PROBLEM: Copy out the lines below word for word, leaving out the pictures.

-- Start of DATA FOR THIS TASK --

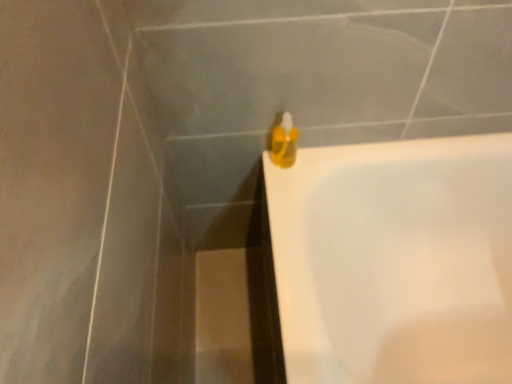
Question: Does translucent yellow liquid at upper right appear on the right side of white glossy bathtub at upper right?

Choices:
 (A) yes
 (B) no

Answer: (B)

Question: From a real-world perspective, is translucent yellow liquid at upper right below white glossy bathtub at upper right?

Choices:
 (A) yes
 (B) no

Answer: (B)

Question: From the image's perspective, would you say translucent yellow liquid at upper right is positioned over white glossy bathtub at upper right?

Choices:
 (A) yes
 (B) no

Answer: (A)

Question: Can you see translucent yellow liquid at upper right touching white glossy bathtub at upper right?

Choices:
 (A) yes
 (B) no

Answer: (B)

Question: Does translucent yellow liquid at upper right have a larger size compared to white glossy bathtub at upper right?

Choices:
 (A) yes
 (B) no

Answer: (B)

Question: Does translucent yellow liquid at upper right lie behind white glossy bathtub at upper right?

Choices:
 (A) no
 (B) yes

Answer: (B)

Question: Does white glossy bathtub at upper right come behind translucent yellow liquid at upper right?

Choices:
 (A) yes
 (B) no

Answer: (B)

Question: Would you say white glossy bathtub at upper right is a long distance from translucent yellow liquid at upper right?

Choices:
 (A) yes
 (B) no

Answer: (B)

Question: Is translucent yellow liquid at upper right inside white glossy bathtub at upper right?

Choices:
 (A) no
 (B) yes

Answer: (A)

Question: Is white glossy bathtub at upper right oriented towards translucent yellow liquid at upper right?

Choices:
 (A) no
 (B) yes

Answer: (A)

Question: Is white glossy bathtub at upper right smaller than translucent yellow liquid at upper right?

Choices:
 (A) no
 (B) yes

Answer: (A)

Question: Does white glossy bathtub at upper right appear on the right side of translucent yellow liquid at upper right?

Choices:
 (A) yes
 (B) no

Answer: (A)

Question: In terms of height, does translucent yellow liquid at upper right look taller or shorter compared to white glossy bathtub at upper right?

Choices:
 (A) short
 (B) tall

Answer: (A)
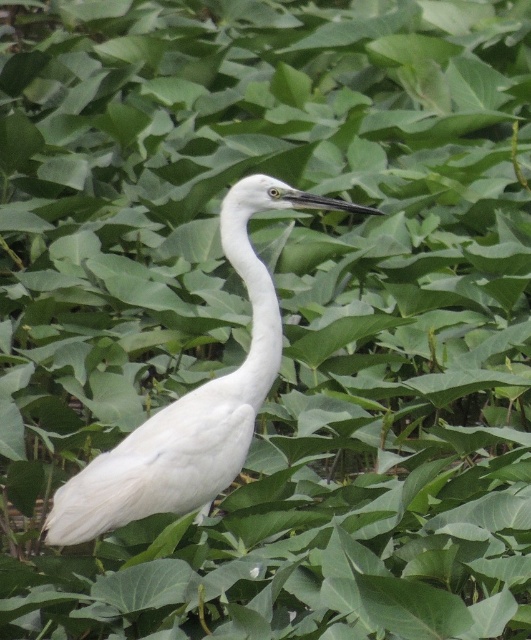
From the picture: You are a nature photographer trying to capture a clear shot of the white feathered bird at center and the white smooth neck at center. Which object should you focus on to ensure it appears larger in your photo?

The white feathered bird at center is much taller than the white smooth neck at center, so focusing on the white feathered bird at center will make it appear larger in the photo.

You are a photographer trying to capture the white bird in the center. The bird is at point (x=192, y=403). You need to adjust your camera to focus on the bird. What is the exact location of the bird?

The bird is located at point (x=192, y=403).

You are a nature photographer aiming to capture the white feathered bird at center and the white smooth neck at center in a single frame. Based on their sizes, which one will occupy more space in your photo?

The white feathered bird at center is larger in width than the white smooth neck at center, so it will occupy more space in the photo.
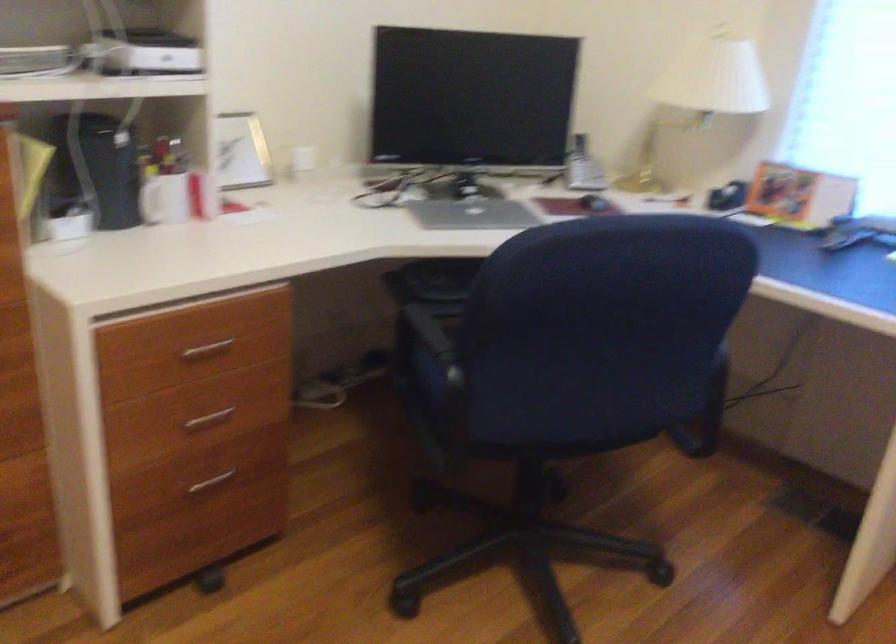
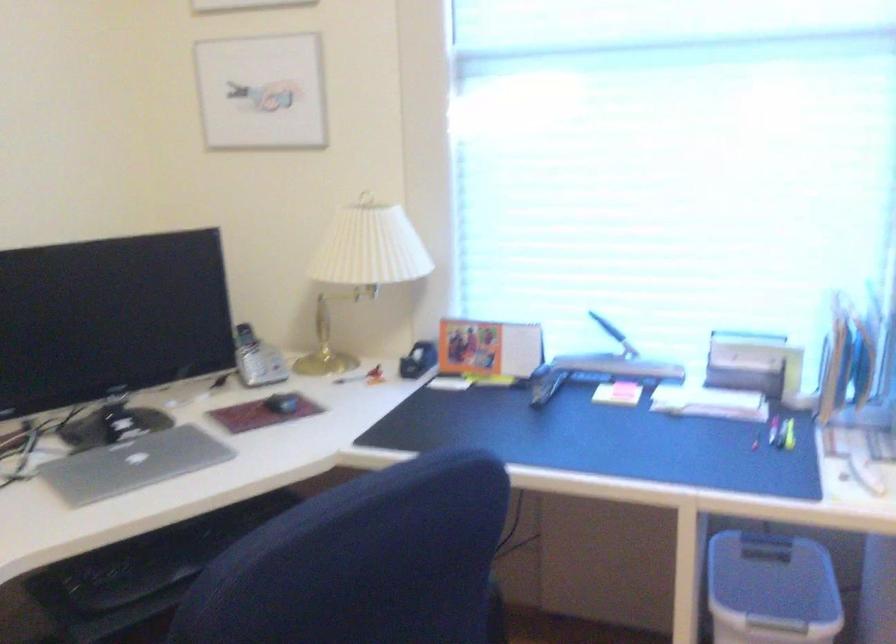
Question: What movement of the cameraman would produce the second image?

Choices:
 (A) Left
 (B) Right
 (C) Forward
 (D) Backward

Answer: (C)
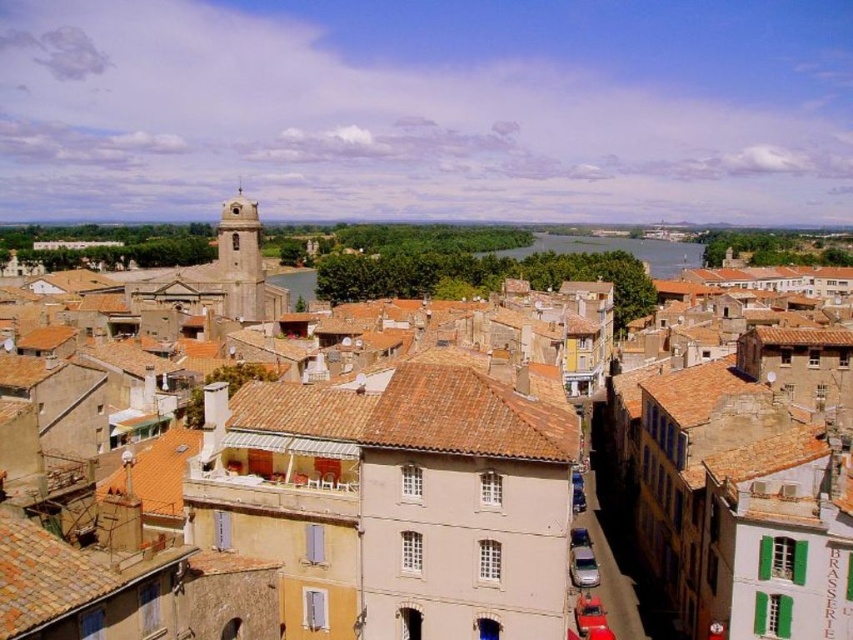
You are standing in the historic town and want to take a photo of the brown tile roof at center and the satin silver car at lower center. Which object should you focus on first to ensure both are in the frame without moving the camera?

You should focus on the brown tile roof at center first because it is closer to the viewer than the satin silver car at lower center, so adjusting the focus to the closer object will help keep both in the frame.

Consider the image. You are a delivery driver who needs to park your satin silver car at lower center. The brown tile roof at center is in the way. Can you park your car without moving the roof?

The brown tile roof at center is positioned over the satin silver car at lower center, meaning the car is already parked under the roof. Since the roof is a permanent structure, you cannot move it. Therefore, you can park your car there as it is already positioned under the brown tile roof at center.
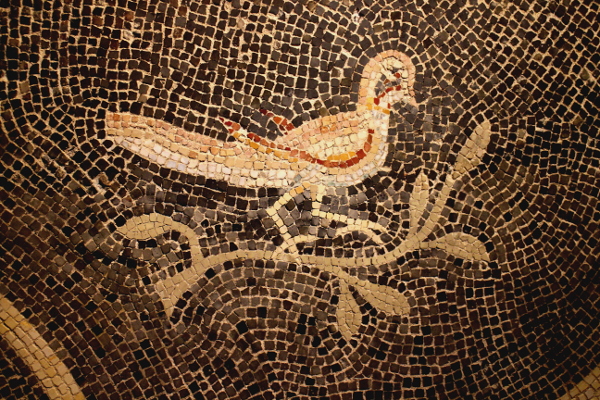
The image size is (600, 400). In order to click on yellow tile in this screenshot , I will do `click(37, 349)`.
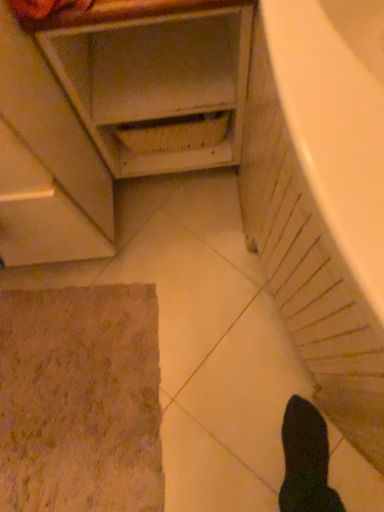
The image size is (384, 512). I want to click on matte white cabinet at upper left, so click(x=121, y=112).

Identify the location of bath mat that is behind the white glossy bathtub at lower right. (80, 400).

Which is closer to the camera, [60,302] or [360,254]?

Point [60,302] is positioned farther from the camera compared to point [360,254].

Which of these two, brown textured bath mat at lower left or white glossy bathtub at lower right, is smaller?

With smaller size is brown textured bath mat at lower left.

Can you confirm if brown textured bath mat at lower left is positioned to the right of white glossy bathtub at lower right?

No.

Looking at this image, based on their sizes in the image, would you say matte white cabinet at upper left is bigger or smaller than brown textured bath mat at lower left?

In the image, matte white cabinet at upper left appears to be larger than brown textured bath mat at lower left.

In the scene shown: Is matte white cabinet at upper left far away from brown textured bath mat at lower left?

They are positioned close to each other.

Can you confirm if matte white cabinet at upper left is positioned to the left of brown textured bath mat at lower left?

Incorrect, matte white cabinet at upper left is not on the left side of brown textured bath mat at lower left.

Considering the positions of objects matte white cabinet at upper left and brown textured bath mat at lower left in the image provided, who is behind, matte white cabinet at upper left or brown textured bath mat at lower left?

brown textured bath mat at lower left.

Is white glossy bathtub at lower right to the left of brown textured bath mat at lower left from the viewer's perspective?

Incorrect, white glossy bathtub at lower right is not on the left side of brown textured bath mat at lower left.

From a real-world perspective, between white glossy bathtub at lower right and brown textured bath mat at lower left, who is vertically lower?

From a 3D spatial view, brown textured bath mat at lower left is below.

Measure the distance from white glossy bathtub at lower right to brown textured bath mat at lower left.

19.75 inches.

Is white glossy bathtub at lower right facing towards brown textured bath mat at lower left?

Yes, white glossy bathtub at lower right is turned towards brown textured bath mat at lower left.

From a real-world perspective, is white glossy bathtub at lower right located higher than matte white cabinet at upper left?

Yes, from a real-world perspective, white glossy bathtub at lower right is above matte white cabinet at upper left.

In the scene shown: Would you say white glossy bathtub at lower right is a long distance from matte white cabinet at upper left?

-- End of DATA FOR THIS TASK --

WORKED ANSWER:
Question: Does translucent yellow liquid at upper right appear on the right side of white glossy bathtub at upper right?

Choices:
 (A) yes
 (B) no

Answer: (B)

Question: From a real-world perspective, is translucent yellow liquid at upper right below white glossy bathtub at upper right?

Choices:
 (A) yes
 (B) no

Answer: (B)

Question: From the image's perspective, would you say translucent yellow liquid at upper right is positioned over white glossy bathtub at upper right?

Choices:
 (A) yes
 (B) no

Answer: (A)

Question: Can you see translucent yellow liquid at upper right touching white glossy bathtub at upper right?

Choices:
 (A) yes
 (B) no

Answer: (B)

Question: Does translucent yellow liquid at upper right have a larger size compared to white glossy bathtub at upper right?

Choices:
 (A) yes
 (B) no

Answer: (B)

Question: Does translucent yellow liquid at upper right lie behind white glossy bathtub at upper right?

Choices:
 (A) no
 (B) yes

Answer: (B)

Question: Does white glossy bathtub at upper right come behind translucent yellow liquid at upper right?

Choices:
 (A) yes
 (B) no

Answer: (B)

Question: Would you say white glossy bathtub at upper right is a long distance from translucent yellow liquid at upper right?

Choices:
 (A) yes
 (B) no

Answer: (B)

Question: Is translucent yellow liquid at upper right inside white glossy bathtub at upper right?

Choices:
 (A) no
 (B) yes

Answer: (A)

Question: Is white glossy bathtub at upper right oriented towards translucent yellow liquid at upper right?

Choices:
 (A) no
 (B) yes

Answer: (A)

Question: Is white glossy bathtub at upper right smaller than translucent yellow liquid at upper right?

Choices:
 (A) no
 (B) yes

Answer: (A)

Question: Does white glossy bathtub at upper right appear on the right side of translucent yellow liquid at upper right?

Choices:
 (A) yes
 (B) no

Answer: (A)

Question: In terms of height, does translucent yellow liquid at upper right look taller or shorter compared to white glossy bathtub at upper right?

Choices:
 (A) short
 (B) tall

Answer: (A)
From the picture: You are a nature photographer trying to capture a clear shot of the white feathered bird at center and the white smooth neck at center. Which object should you focus on to ensure it appears larger in your photo?

The white feathered bird at center is much taller than the white smooth neck at center, so focusing on the white feathered bird at center will make it appear larger in the photo.

You are a photographer trying to capture the white bird in the center. The bird is at point (x=192, y=403). You need to adjust your camera to focus on the bird. What is the exact location of the bird?

The bird is located at point (x=192, y=403).

You are a nature photographer aiming to capture the white feathered bird at center and the white smooth neck at center in a single frame. Based on their sizes, which one will occupy more space in your photo?

The white feathered bird at center is larger in width than the white smooth neck at center, so it will occupy more space in the photo.
Question: What movement of the cameraman would produce the second image?

Choices:
 (A) Left
 (B) Right
 (C) Forward
 (D) Backward

Answer: (C)
You are standing in the historic town and want to take a photo of the brown tile roof at center and the satin silver car at lower center. Which object should you focus on first to ensure both are in the frame without moving the camera?

You should focus on the brown tile roof at center first because it is closer to the viewer than the satin silver car at lower center, so adjusting the focus to the closer object will help keep both in the frame.

Consider the image. You are a delivery driver who needs to park your satin silver car at lower center. The brown tile roof at center is in the way. Can you park your car without moving the roof?

The brown tile roof at center is positioned over the satin silver car at lower center, meaning the car is already parked under the roof. Since the roof is a permanent structure, you cannot move it. Therefore, you can park your car there as it is already positioned under the brown tile roof at center.
The image size is (600, 400). In order to click on yellow tile in this screenshot , I will do `click(37, 349)`.
The image size is (384, 512). I want to click on matte white cabinet at upper left, so click(x=121, y=112).

Identify the location of bath mat that is behind the white glossy bathtub at lower right. (80, 400).

Which is closer to the camera, [60,302] or [360,254]?

Point [60,302] is positioned farther from the camera compared to point [360,254].

Which of these two, brown textured bath mat at lower left or white glossy bathtub at lower right, is smaller?

With smaller size is brown textured bath mat at lower left.

Can you confirm if brown textured bath mat at lower left is positioned to the right of white glossy bathtub at lower right?

No.

Looking at this image, based on their sizes in the image, would you say matte white cabinet at upper left is bigger or smaller than brown textured bath mat at lower left?

In the image, matte white cabinet at upper left appears to be larger than brown textured bath mat at lower left.

In the scene shown: Is matte white cabinet at upper left far away from brown textured bath mat at lower left?

They are positioned close to each other.

Can you confirm if matte white cabinet at upper left is positioned to the left of brown textured bath mat at lower left?

Incorrect, matte white cabinet at upper left is not on the left side of brown textured bath mat at lower left.

Considering the positions of objects matte white cabinet at upper left and brown textured bath mat at lower left in the image provided, who is behind, matte white cabinet at upper left or brown textured bath mat at lower left?

brown textured bath mat at lower left.

Is white glossy bathtub at lower right to the left of brown textured bath mat at lower left from the viewer's perspective?

Incorrect, white glossy bathtub at lower right is not on the left side of brown textured bath mat at lower left.

From a real-world perspective, between white glossy bathtub at lower right and brown textured bath mat at lower left, who is vertically lower?

From a 3D spatial view, brown textured bath mat at lower left is below.

Measure the distance from white glossy bathtub at lower right to brown textured bath mat at lower left.

19.75 inches.

Is white glossy bathtub at lower right facing towards brown textured bath mat at lower left?

Yes, white glossy bathtub at lower right is turned towards brown textured bath mat at lower left.

From a real-world perspective, is white glossy bathtub at lower right located higher than matte white cabinet at upper left?

Yes, from a real-world perspective, white glossy bathtub at lower right is above matte white cabinet at upper left.

In the scene shown: Would you say white glossy bathtub at lower right is a long distance from matte white cabinet at upper left?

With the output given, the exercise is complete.